The problem: Find the line containing "The camera went 35" in the records below. Copy exactly that line and each one after it, ending at the line containing "nothing => puszka/pomarańczowy", and nothing more.

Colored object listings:
* * * *

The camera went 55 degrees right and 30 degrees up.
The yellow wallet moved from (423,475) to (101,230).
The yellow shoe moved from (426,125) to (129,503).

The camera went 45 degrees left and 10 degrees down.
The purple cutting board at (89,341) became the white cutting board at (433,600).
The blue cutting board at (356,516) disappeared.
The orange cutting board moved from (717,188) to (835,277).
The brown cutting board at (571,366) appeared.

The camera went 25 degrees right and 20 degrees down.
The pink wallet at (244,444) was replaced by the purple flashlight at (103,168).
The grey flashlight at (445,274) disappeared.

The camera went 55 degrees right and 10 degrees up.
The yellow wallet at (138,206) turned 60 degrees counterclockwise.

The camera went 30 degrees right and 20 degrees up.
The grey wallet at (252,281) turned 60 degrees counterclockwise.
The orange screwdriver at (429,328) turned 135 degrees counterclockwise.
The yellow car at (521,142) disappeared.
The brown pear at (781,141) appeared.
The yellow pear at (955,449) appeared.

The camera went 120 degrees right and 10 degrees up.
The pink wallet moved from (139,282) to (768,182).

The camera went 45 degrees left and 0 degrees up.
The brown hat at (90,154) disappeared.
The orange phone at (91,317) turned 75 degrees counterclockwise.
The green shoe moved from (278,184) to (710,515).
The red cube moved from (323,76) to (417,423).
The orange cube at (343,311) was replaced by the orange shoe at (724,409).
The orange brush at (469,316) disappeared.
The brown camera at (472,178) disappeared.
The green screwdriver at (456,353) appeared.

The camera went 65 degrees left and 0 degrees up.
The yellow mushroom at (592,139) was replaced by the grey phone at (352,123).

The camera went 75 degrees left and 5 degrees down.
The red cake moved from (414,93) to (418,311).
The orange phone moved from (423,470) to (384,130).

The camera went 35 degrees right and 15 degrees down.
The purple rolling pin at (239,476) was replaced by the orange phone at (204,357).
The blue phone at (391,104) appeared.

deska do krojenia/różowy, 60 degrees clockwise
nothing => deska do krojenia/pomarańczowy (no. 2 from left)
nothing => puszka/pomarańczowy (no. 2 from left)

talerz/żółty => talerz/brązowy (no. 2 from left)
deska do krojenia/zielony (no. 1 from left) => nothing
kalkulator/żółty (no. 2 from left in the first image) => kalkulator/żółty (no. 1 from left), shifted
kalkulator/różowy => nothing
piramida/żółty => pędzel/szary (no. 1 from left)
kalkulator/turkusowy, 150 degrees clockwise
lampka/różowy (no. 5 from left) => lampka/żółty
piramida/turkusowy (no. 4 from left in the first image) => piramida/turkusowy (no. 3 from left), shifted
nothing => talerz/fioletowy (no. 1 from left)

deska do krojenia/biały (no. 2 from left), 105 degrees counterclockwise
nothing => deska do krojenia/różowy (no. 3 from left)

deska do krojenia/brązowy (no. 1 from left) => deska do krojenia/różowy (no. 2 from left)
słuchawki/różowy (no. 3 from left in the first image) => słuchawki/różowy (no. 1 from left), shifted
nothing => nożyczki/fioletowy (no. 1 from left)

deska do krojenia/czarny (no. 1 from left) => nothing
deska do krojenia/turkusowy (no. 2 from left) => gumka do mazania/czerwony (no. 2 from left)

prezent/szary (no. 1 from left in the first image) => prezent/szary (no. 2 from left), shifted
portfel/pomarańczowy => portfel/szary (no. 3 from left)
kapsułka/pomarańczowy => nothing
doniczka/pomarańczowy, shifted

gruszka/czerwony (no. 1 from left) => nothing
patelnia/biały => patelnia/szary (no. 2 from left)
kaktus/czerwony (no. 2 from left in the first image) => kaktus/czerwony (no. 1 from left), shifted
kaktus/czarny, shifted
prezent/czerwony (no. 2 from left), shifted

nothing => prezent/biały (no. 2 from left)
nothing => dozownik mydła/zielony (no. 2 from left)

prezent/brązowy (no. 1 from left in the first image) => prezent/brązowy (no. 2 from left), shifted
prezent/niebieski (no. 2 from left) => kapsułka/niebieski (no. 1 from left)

* * * *

Problem solution:
The camera went 35 degrees right and 15 degrees down.
The purple rolling pin at (239,476) was replaced by the orange phone at (204,357).
The blue phone at (391,104) appeared.

deska do krojenia/różowy, 60 degrees clockwise
nothing => deska do krojenia/pomarańczowy (no. 2 from left)
nothing => puszka/pomarańczowy (no. 2 from left)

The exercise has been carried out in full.